#### TASK REQUIREMENTS
Emit the data below verbatim, stripping out any pictures.

----------

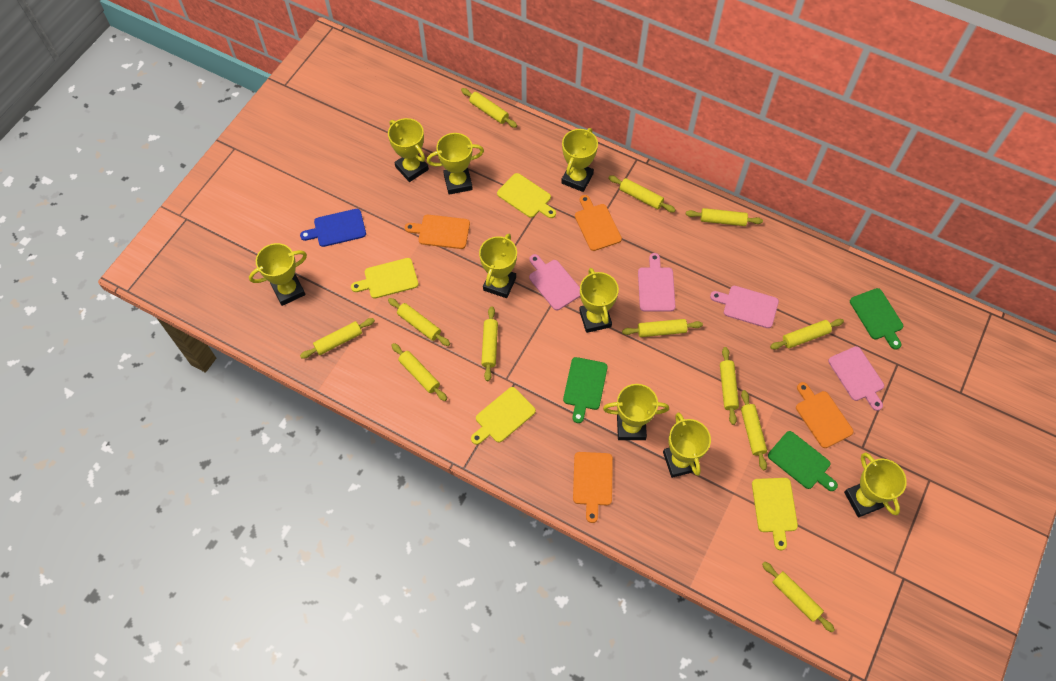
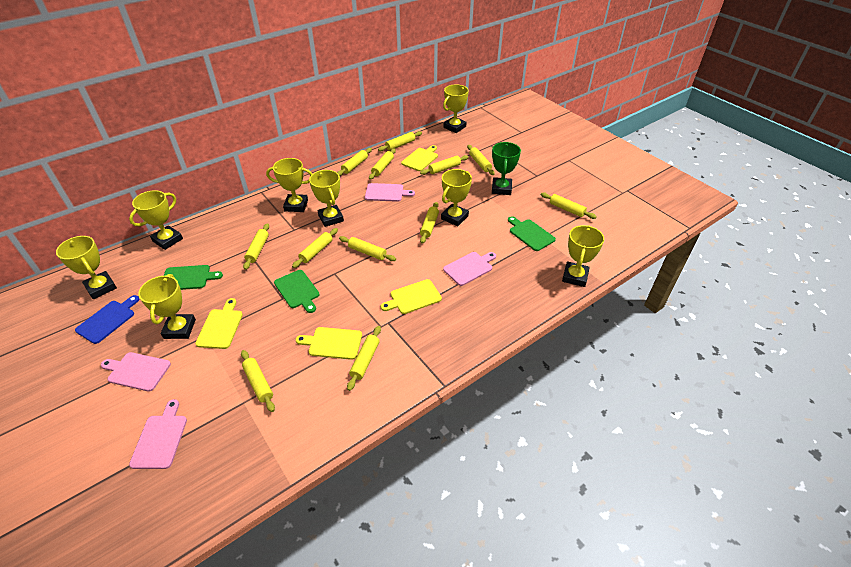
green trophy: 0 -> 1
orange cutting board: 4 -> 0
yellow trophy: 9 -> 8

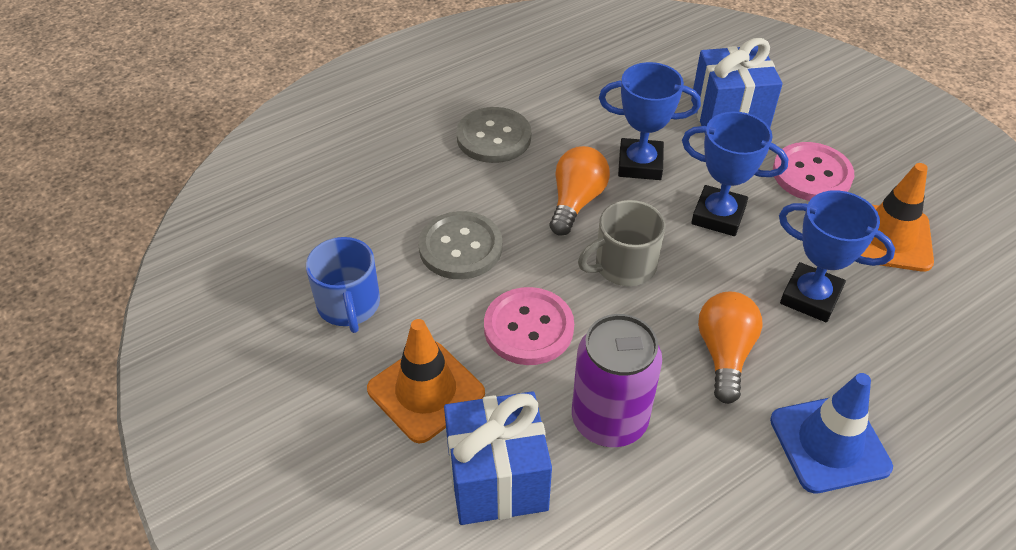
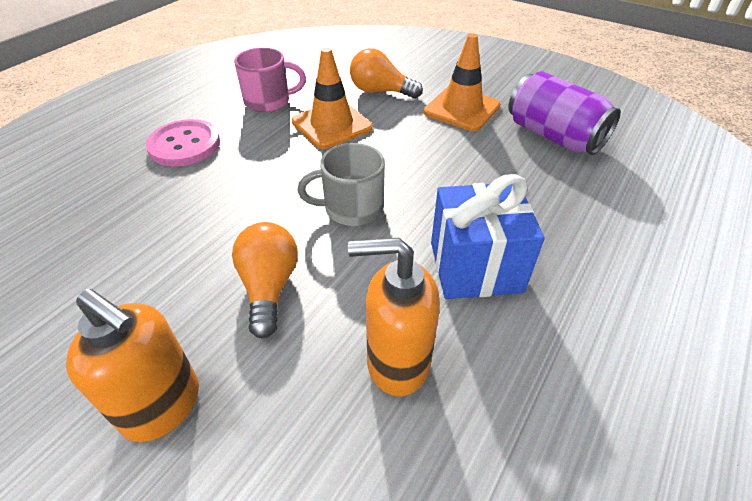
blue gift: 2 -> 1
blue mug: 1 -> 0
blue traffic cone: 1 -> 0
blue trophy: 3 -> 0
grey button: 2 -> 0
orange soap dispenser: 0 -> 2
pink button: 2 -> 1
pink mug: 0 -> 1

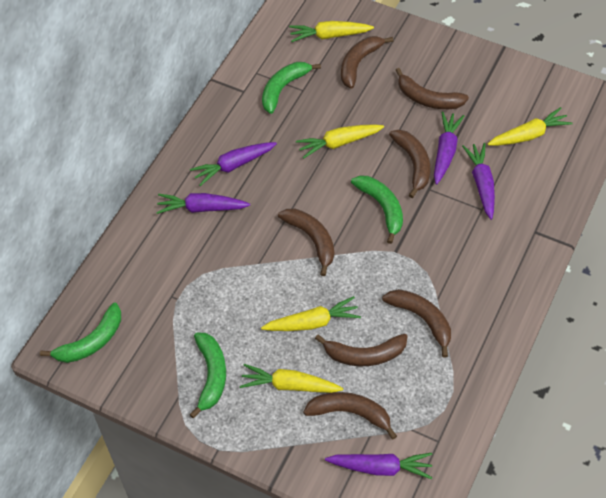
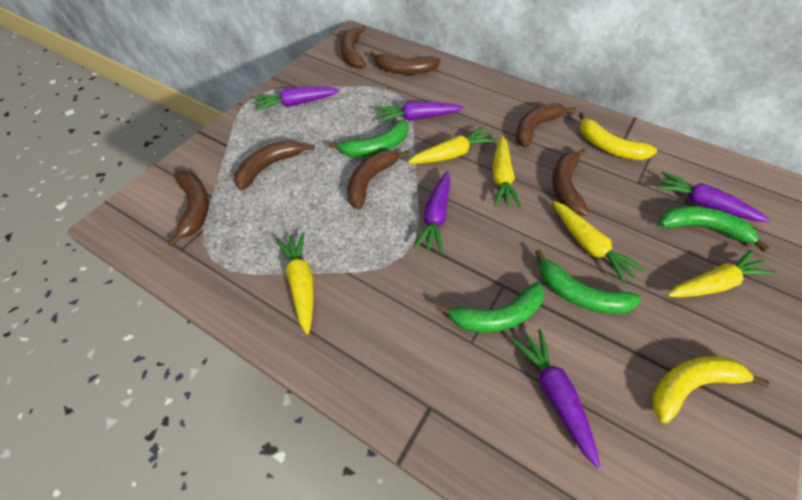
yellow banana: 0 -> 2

----------

#### TASK RESULT
green trophy: 0 -> 1
orange cutting board: 4 -> 0
yellow trophy: 9 -> 8

blue gift: 2 -> 1
blue mug: 1 -> 0
blue traffic cone: 1 -> 0
blue trophy: 3 -> 0
grey button: 2 -> 0
orange soap dispenser: 0 -> 2
pink button: 2 -> 1
pink mug: 0 -> 1

yellow banana: 0 -> 2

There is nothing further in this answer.